* How to complete this task *
Copy, without a single change, each line from the one that holds "brown car: 10 -> 14" to the bottom of the entries below, and drop any pictures.

** Information provided follows **

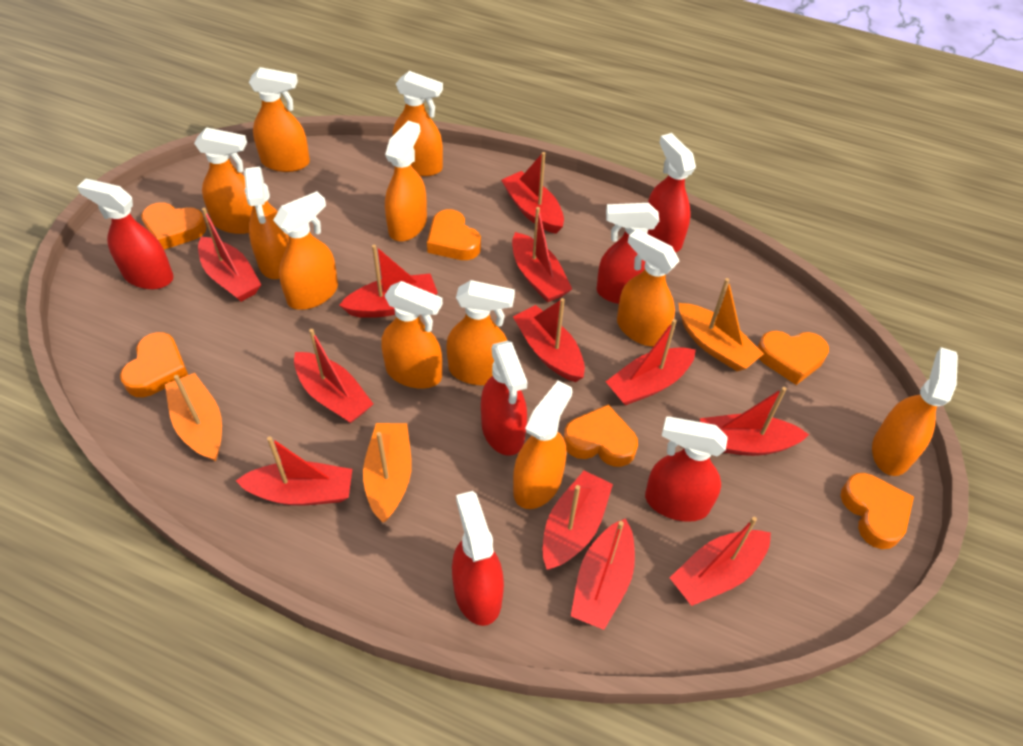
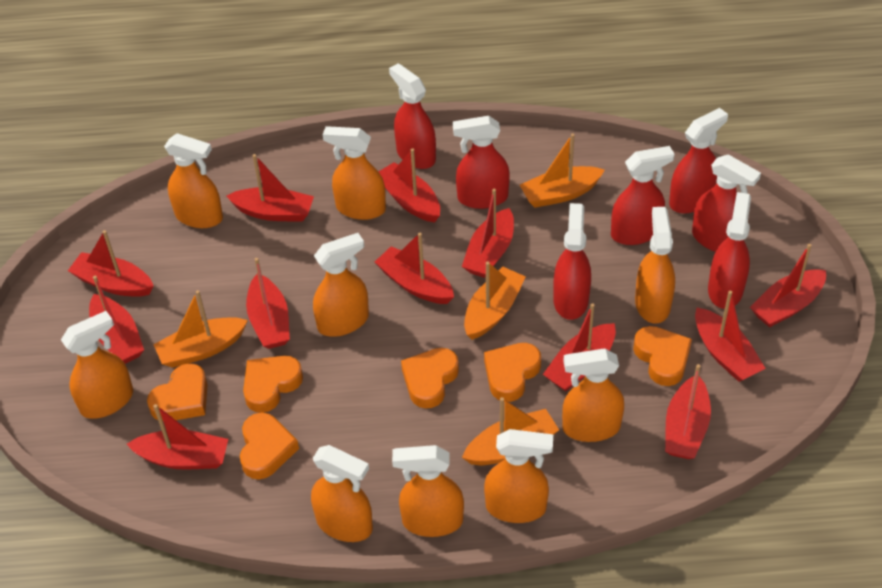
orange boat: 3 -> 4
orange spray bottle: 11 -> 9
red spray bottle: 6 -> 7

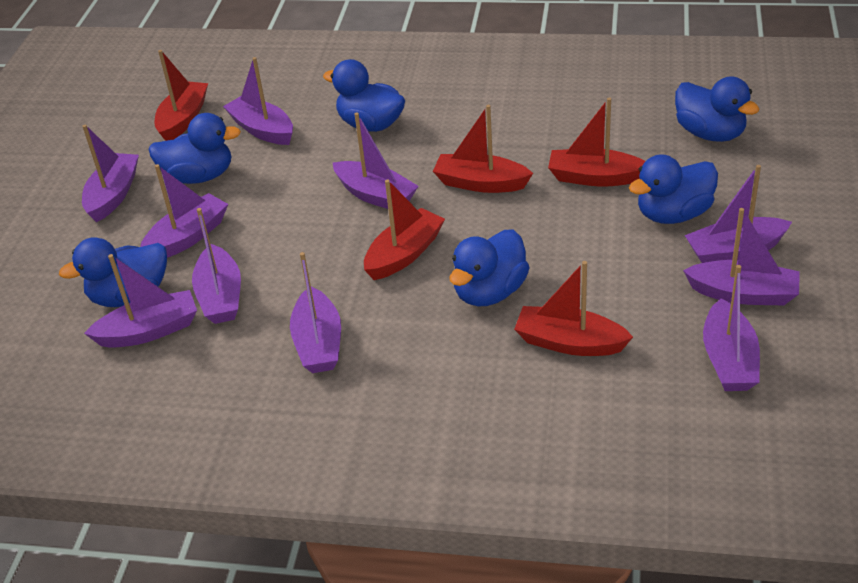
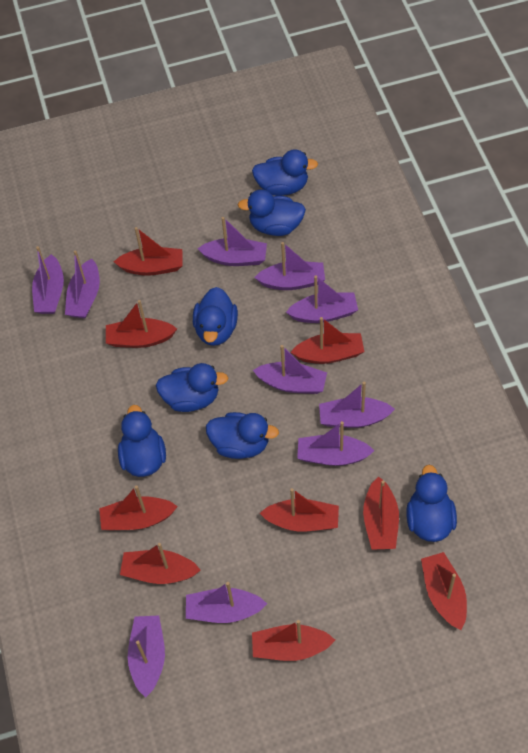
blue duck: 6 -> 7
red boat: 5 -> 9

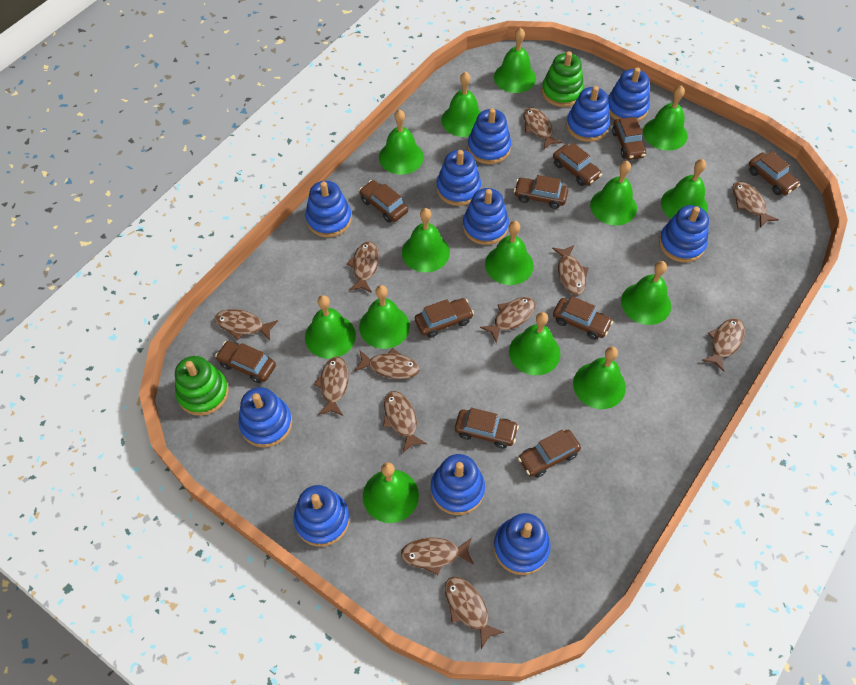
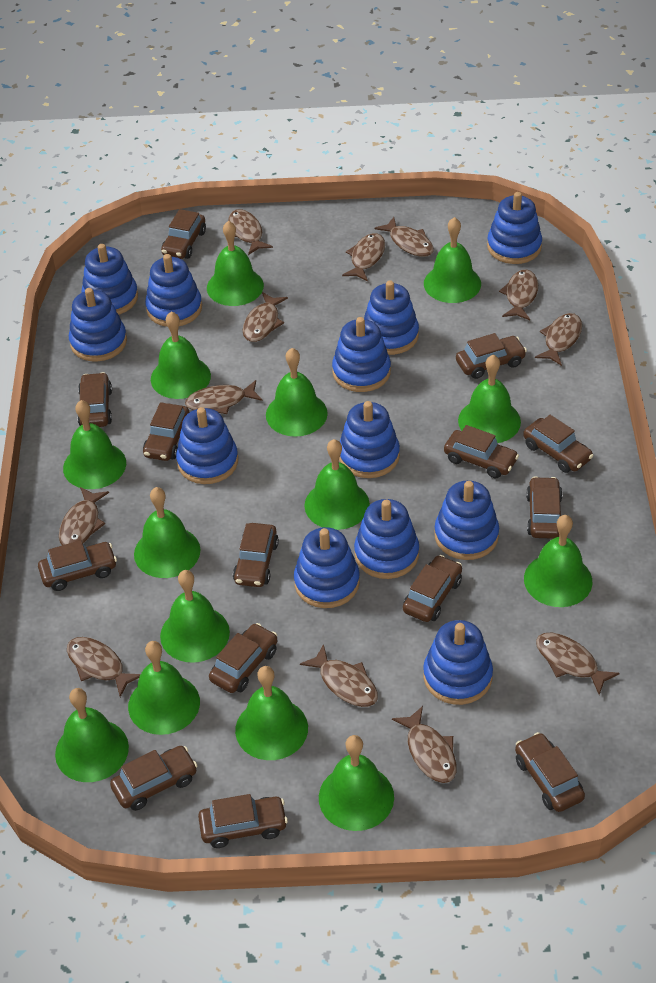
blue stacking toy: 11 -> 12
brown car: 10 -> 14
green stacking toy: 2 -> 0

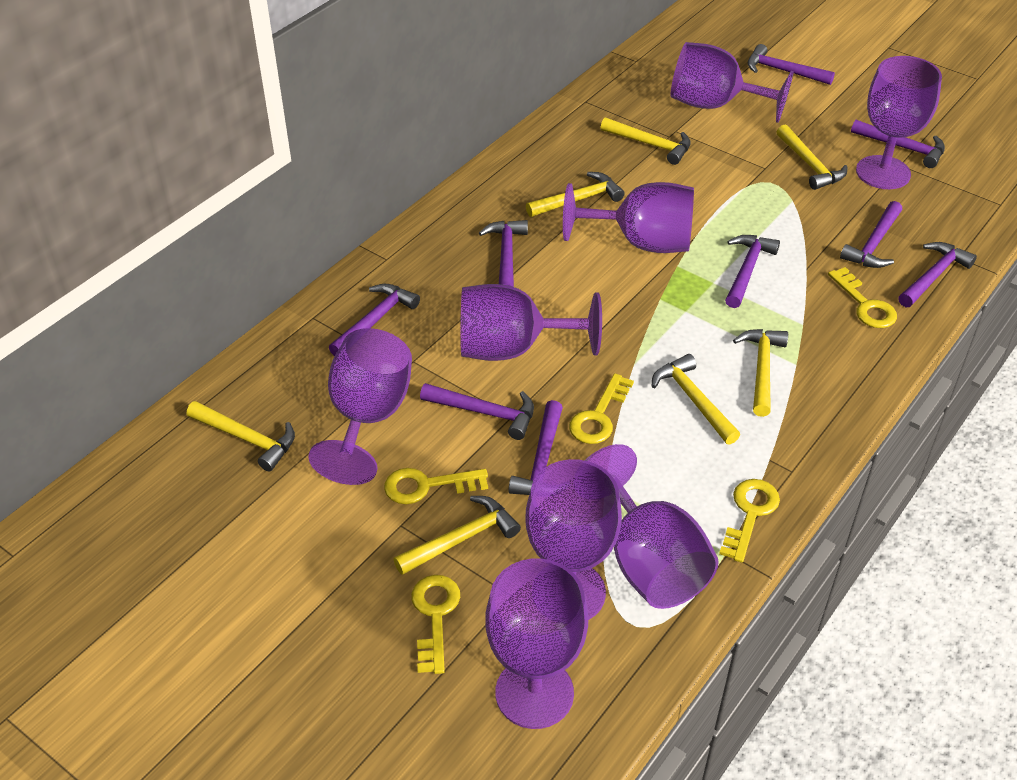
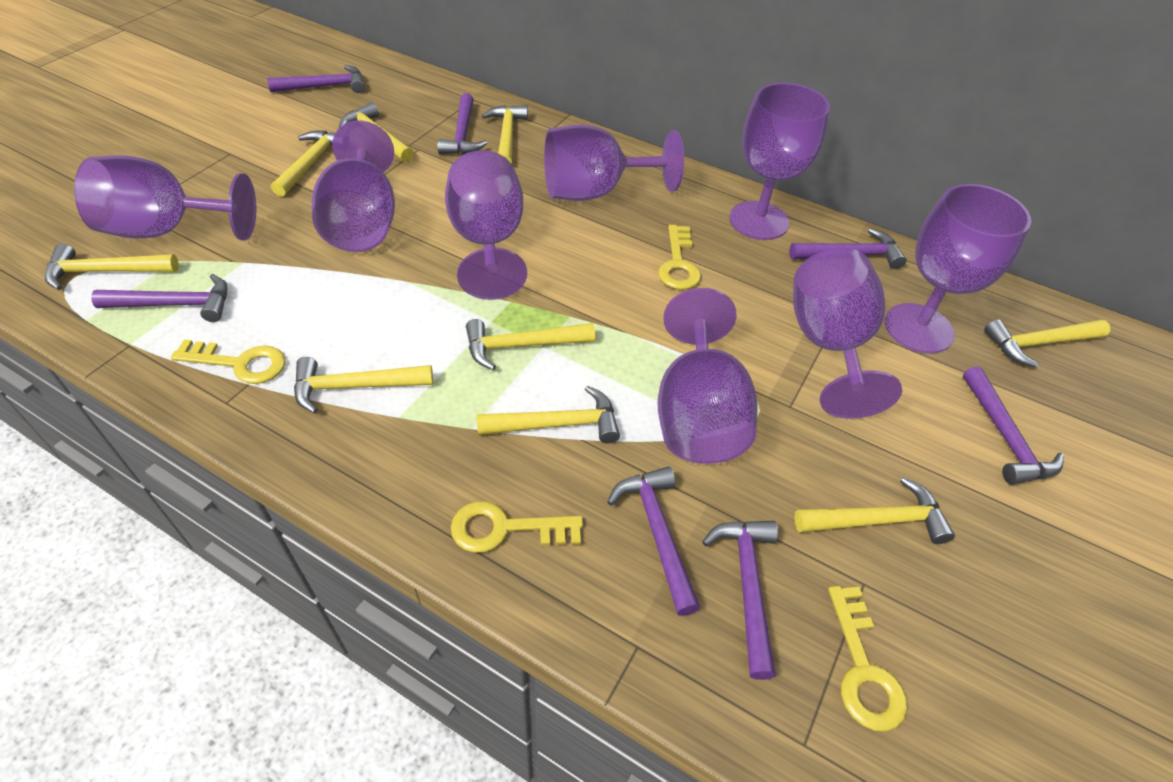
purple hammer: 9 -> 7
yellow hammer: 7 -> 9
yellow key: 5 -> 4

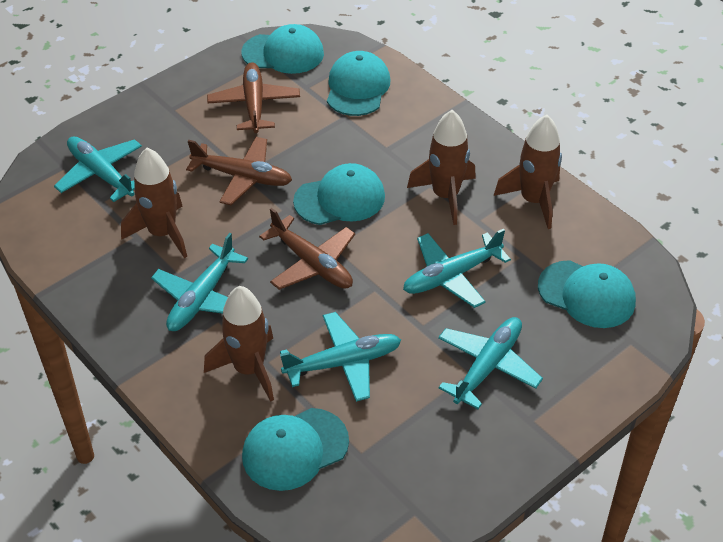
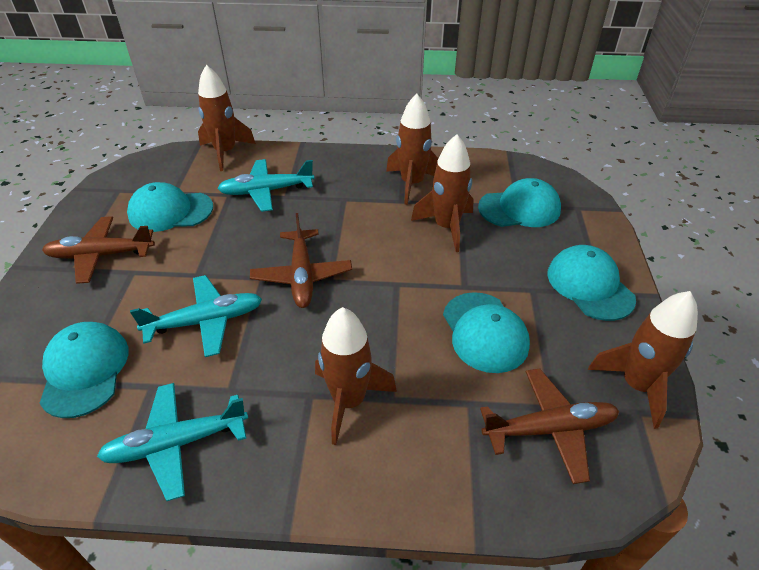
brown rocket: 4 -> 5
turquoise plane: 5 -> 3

** End of Information provided **

* Result for this exercise *
brown car: 10 -> 14
green stacking toy: 2 -> 0

purple hammer: 9 -> 7
yellow hammer: 7 -> 9
yellow key: 5 -> 4

brown rocket: 4 -> 5
turquoise plane: 5 -> 3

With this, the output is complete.